▶ [Work request]
Among the lines of the records, please find those that contain the word "none" and copy them.

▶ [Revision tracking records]
Segment Open

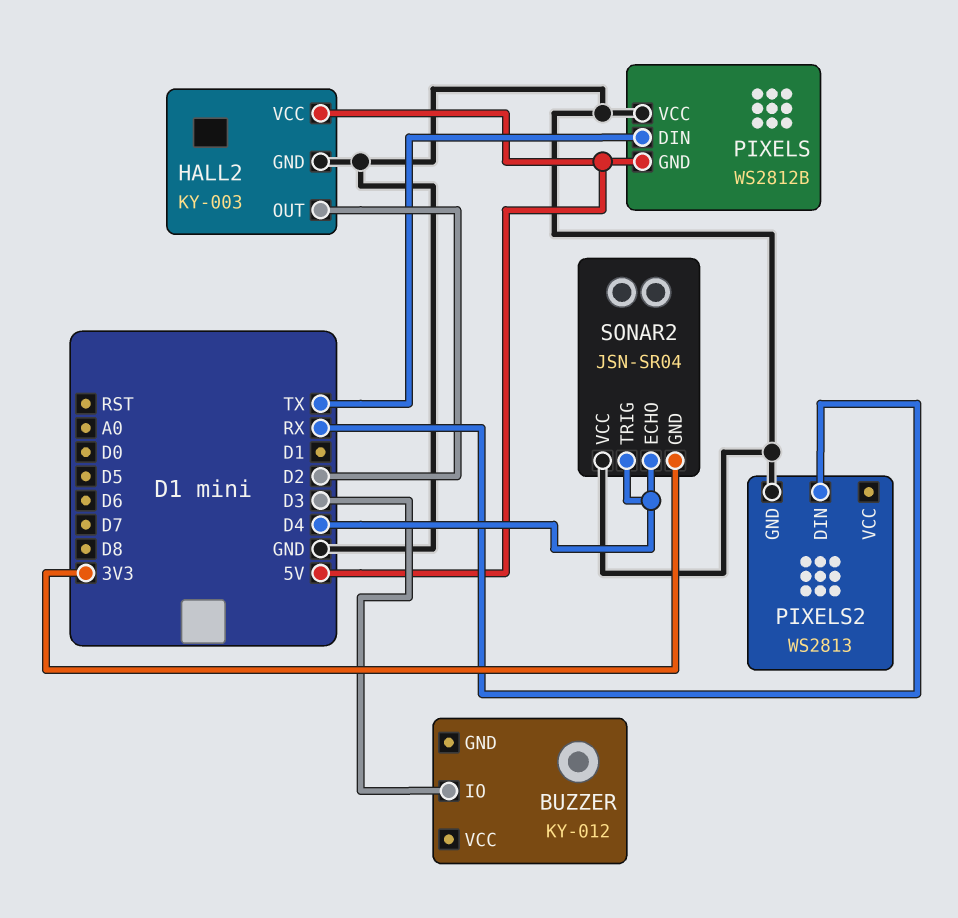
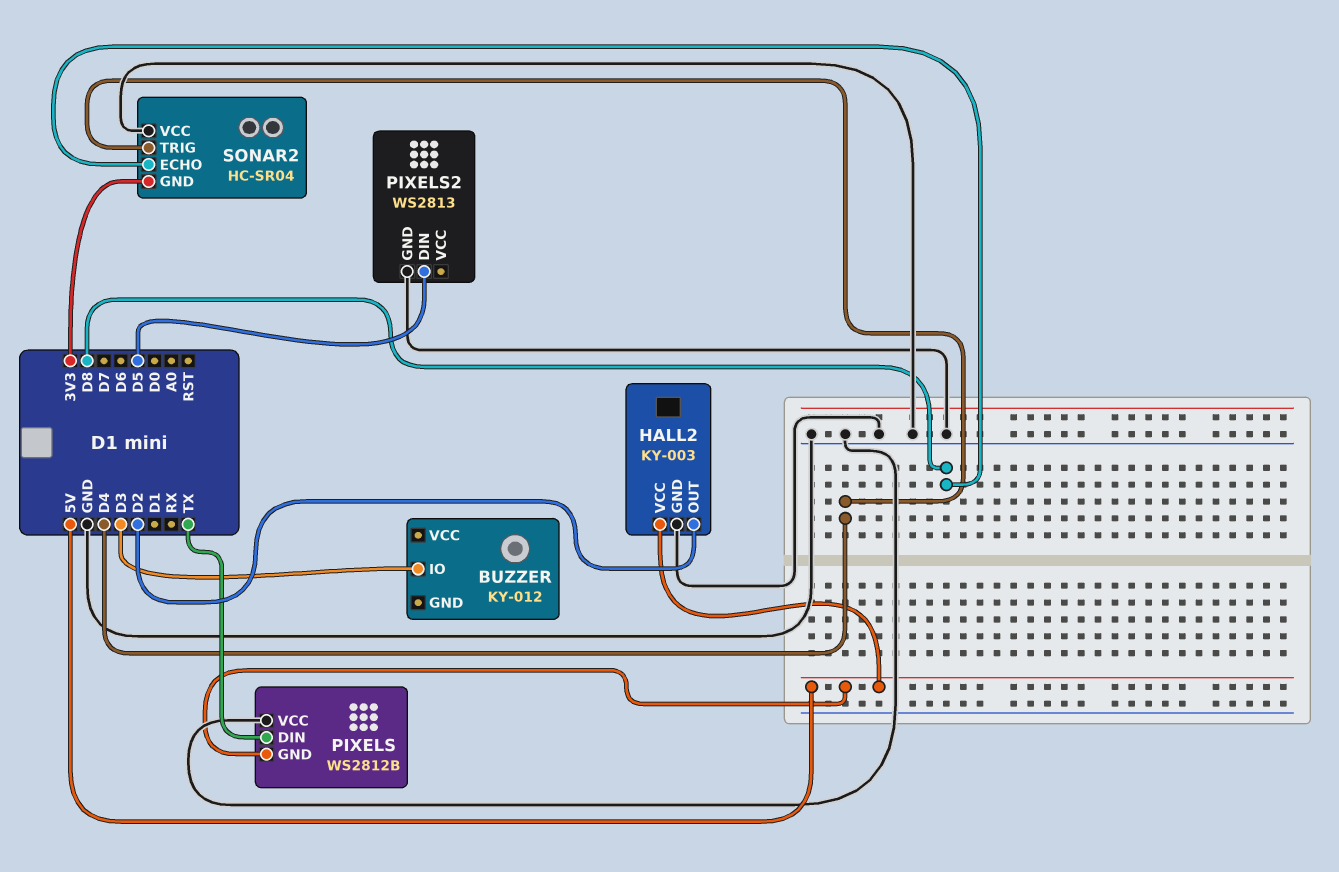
PIXELS2 pin DIN: RX -> D5
SONAR2: JSN-SR04 -> HC-SR04
SONAR2 pin ECHO: D4 -> D8

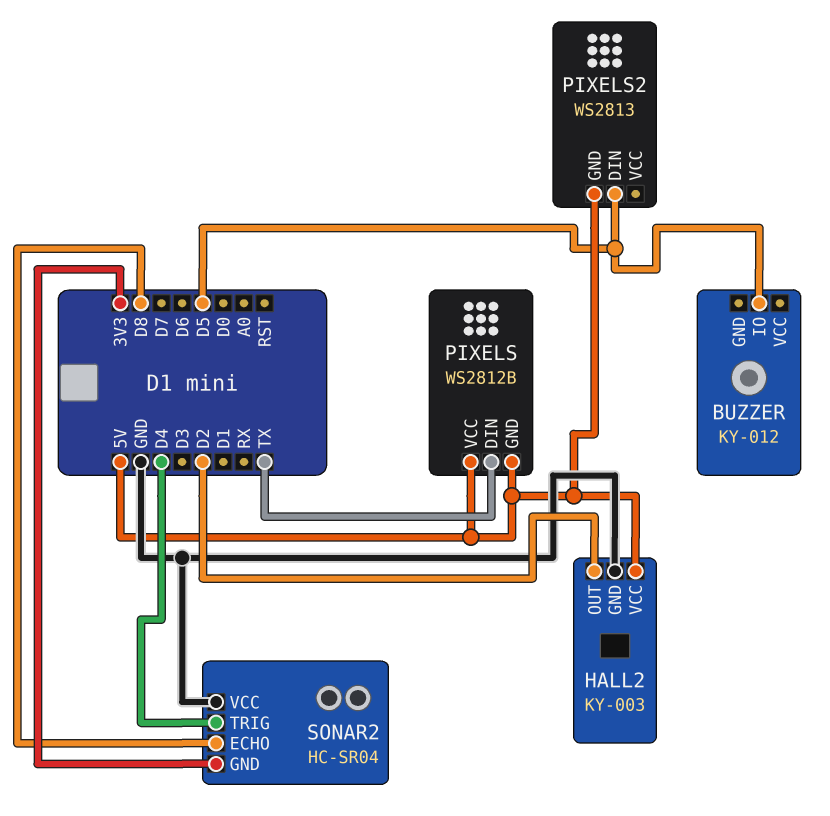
BUZZER pin IO: D3 -> D5
PIXELS pin VCC: GND -> 5V
PIXELS2 pin GND: GND -> 5V

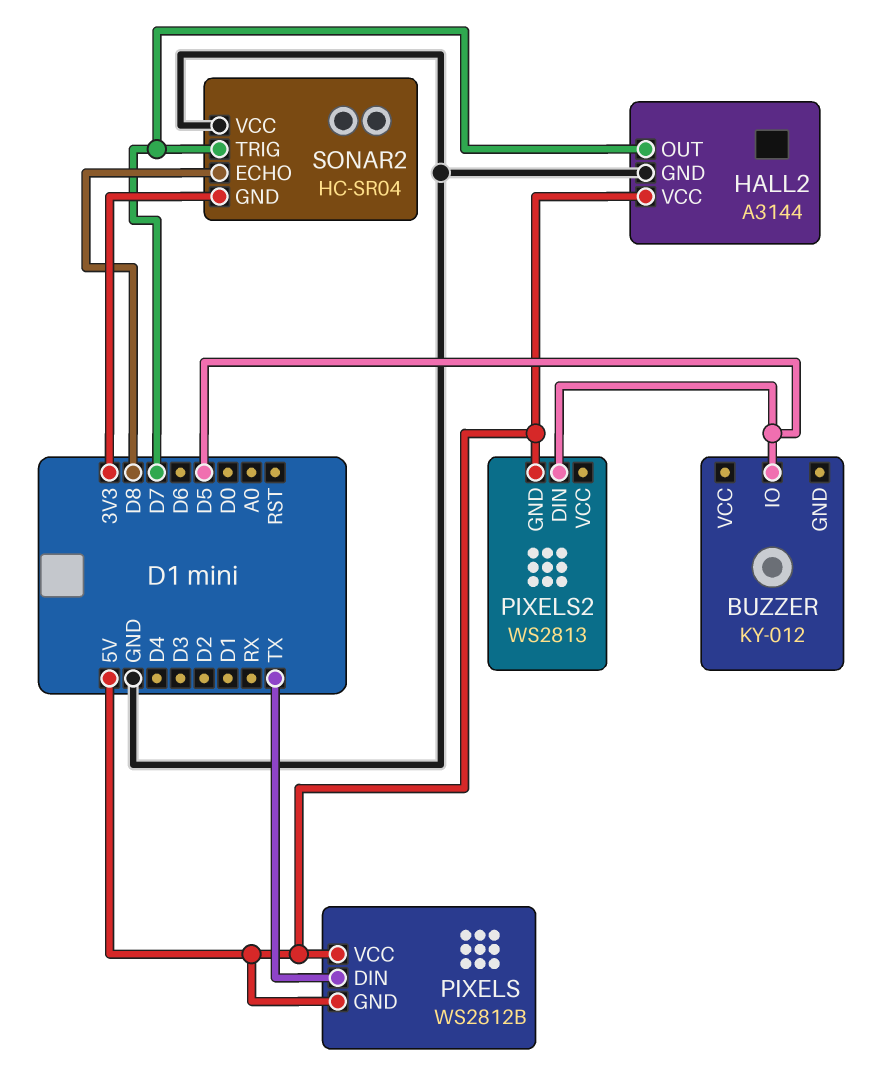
HALL2: KY-003 -> A3144
HALL2 pin OUT: D2 -> D7
SONAR2 pin TRIG: D4 -> D7

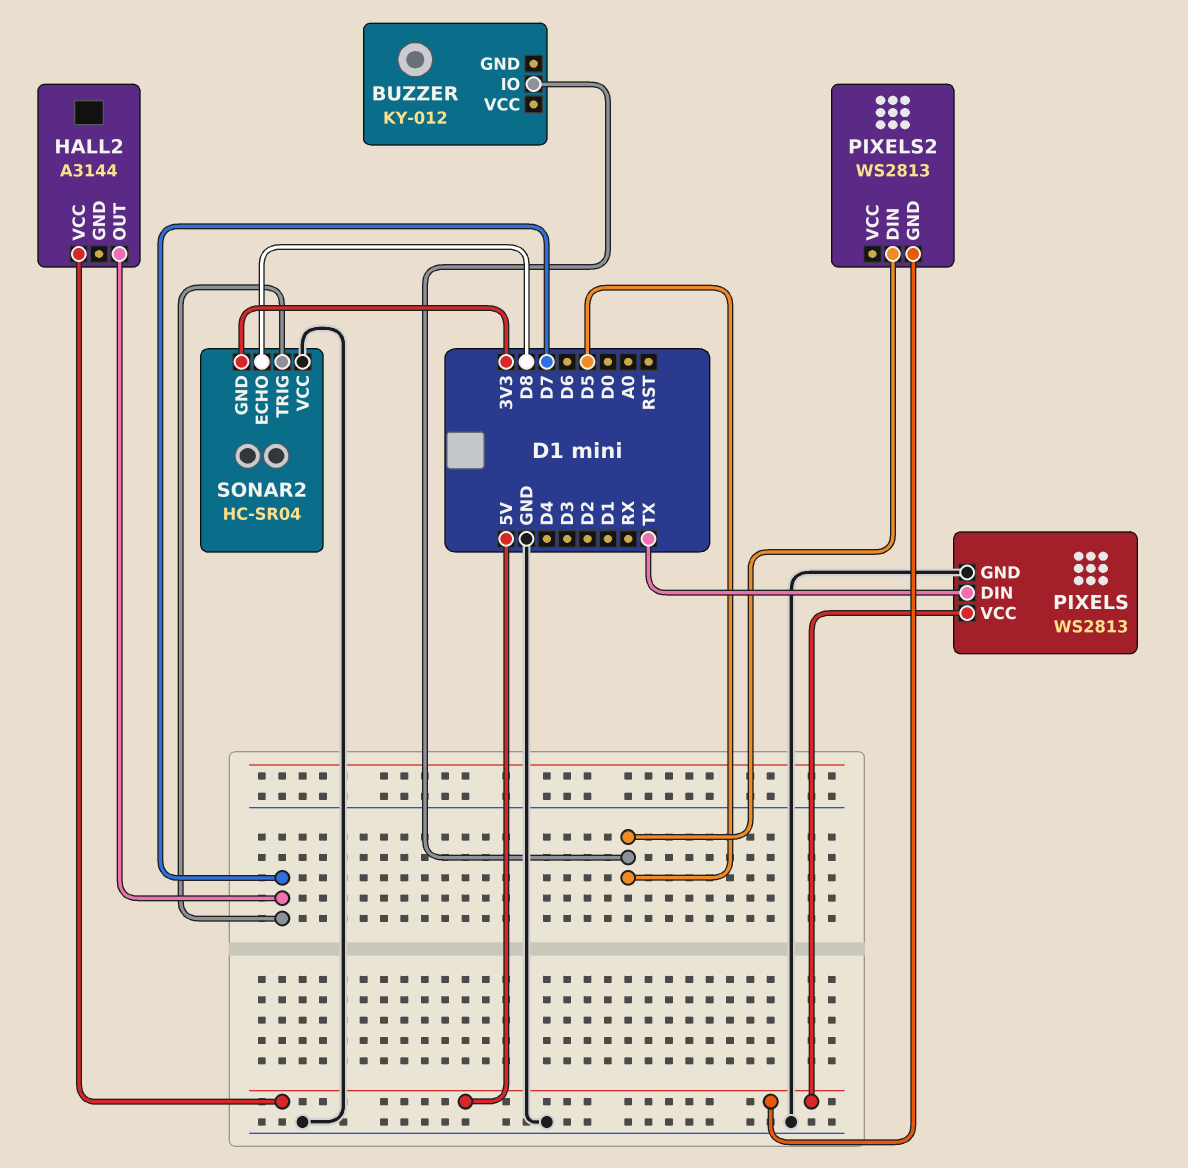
HALL2 pin GND: GND -> none
PIXELS: WS2812B -> WS2813
PIXELS pin GND: 5V -> GND

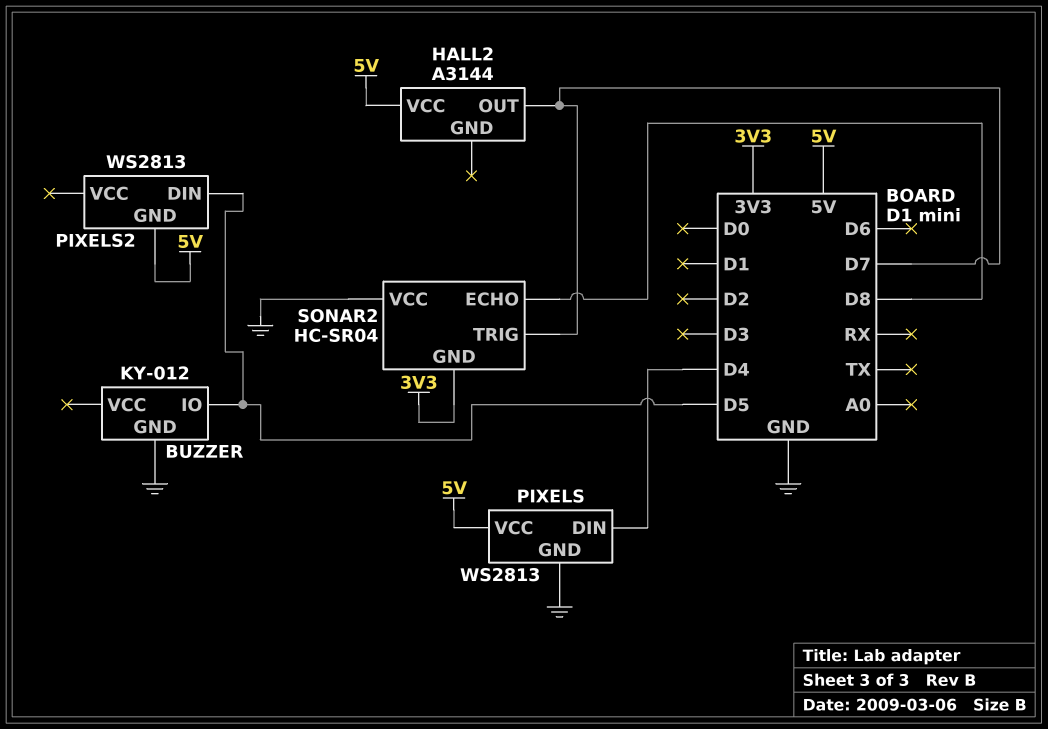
BUZZER pin GND: none -> GND
PIXELS pin DIN: TX -> D4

Segment Closed

▶ [Response to the exercise]
HALL2 pin GND: GND -> none
BUZZER pin GND: none -> GND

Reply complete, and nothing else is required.